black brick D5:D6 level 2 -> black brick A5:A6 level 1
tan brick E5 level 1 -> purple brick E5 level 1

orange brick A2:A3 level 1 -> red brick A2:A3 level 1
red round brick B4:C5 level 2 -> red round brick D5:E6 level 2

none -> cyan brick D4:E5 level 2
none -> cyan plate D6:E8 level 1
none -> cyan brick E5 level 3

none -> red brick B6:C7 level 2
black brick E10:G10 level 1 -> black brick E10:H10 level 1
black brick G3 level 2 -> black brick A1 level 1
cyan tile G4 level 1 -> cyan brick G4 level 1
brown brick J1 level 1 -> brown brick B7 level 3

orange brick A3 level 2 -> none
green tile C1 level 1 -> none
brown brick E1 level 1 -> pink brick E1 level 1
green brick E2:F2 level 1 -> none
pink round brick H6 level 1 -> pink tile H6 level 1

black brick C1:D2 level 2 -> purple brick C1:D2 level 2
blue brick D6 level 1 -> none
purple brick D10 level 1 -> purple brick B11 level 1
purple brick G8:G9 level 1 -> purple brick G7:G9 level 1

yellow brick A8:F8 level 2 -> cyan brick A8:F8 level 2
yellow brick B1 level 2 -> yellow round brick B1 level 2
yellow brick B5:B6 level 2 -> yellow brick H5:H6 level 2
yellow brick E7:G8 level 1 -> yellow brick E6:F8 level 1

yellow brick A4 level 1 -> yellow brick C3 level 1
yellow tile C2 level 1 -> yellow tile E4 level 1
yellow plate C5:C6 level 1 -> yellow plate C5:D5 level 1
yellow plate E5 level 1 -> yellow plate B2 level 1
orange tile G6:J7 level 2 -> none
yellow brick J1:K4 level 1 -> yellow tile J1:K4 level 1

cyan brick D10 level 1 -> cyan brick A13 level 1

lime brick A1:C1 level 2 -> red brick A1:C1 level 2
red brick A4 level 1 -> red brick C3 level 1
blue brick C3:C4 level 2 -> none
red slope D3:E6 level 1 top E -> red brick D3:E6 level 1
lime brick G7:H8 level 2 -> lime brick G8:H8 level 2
┄┄┄┄┄┄
> Your task: Take the listing above from its first line through the line containing "red slope D3:E6", and transcribe that stretch exactly, with no other lines.

> Reply:
black brick D5:D6 level 2 -> black brick A5:A6 level 1
tan brick E5 level 1 -> purple brick E5 level 1

orange brick A2:A3 level 1 -> red brick A2:A3 level 1
red round brick B4:C5 level 2 -> red round brick D5:E6 level 2

none -> cyan brick D4:E5 level 2
none -> cyan plate D6:E8 level 1
none -> cyan brick E5 level 3

none -> red brick B6:C7 level 2
black brick E10:G10 level 1 -> black brick E10:H10 level 1
black brick G3 level 2 -> black brick A1 level 1
cyan tile G4 level 1 -> cyan brick G4 level 1
brown brick J1 level 1 -> brown brick B7 level 3

orange brick A3 level 2 -> none
green tile C1 level 1 -> none
brown brick E1 level 1 -> pink brick E1 level 1
green brick E2:F2 level 1 -> none
pink round brick H6 level 1 -> pink tile H6 level 1

black brick C1:D2 level 2 -> purple brick C1:D2 level 2
blue brick D6 level 1 -> none
purple brick D10 level 1 -> purple brick B11 level 1
purple brick G8:G9 level 1 -> purple brick G7:G9 level 1

yellow brick A8:F8 level 2 -> cyan brick A8:F8 level 2
yellow brick B1 level 2 -> yellow round brick B1 level 2
yellow brick B5:B6 level 2 -> yellow brick H5:H6 level 2
yellow brick E7:G8 level 1 -> yellow brick E6:F8 level 1

yellow brick A4 level 1 -> yellow brick C3 level 1
yellow tile C2 level 1 -> yellow tile E4 level 1
yellow plate C5:C6 level 1 -> yellow plate C5:D5 level 1
yellow plate E5 level 1 -> yellow plate B2 level 1
orange tile G6:J7 level 2 -> none
yellow brick J1:K4 level 1 -> yellow tile J1:K4 level 1

cyan brick D10 level 1 -> cyan brick A13 level 1

lime brick A1:C1 level 2 -> red brick A1:C1 level 2
red brick A4 level 1 -> red brick C3 level 1
blue brick C3:C4 level 2 -> none
red slope D3:E6 level 1 top E -> red brick D3:E6 level 1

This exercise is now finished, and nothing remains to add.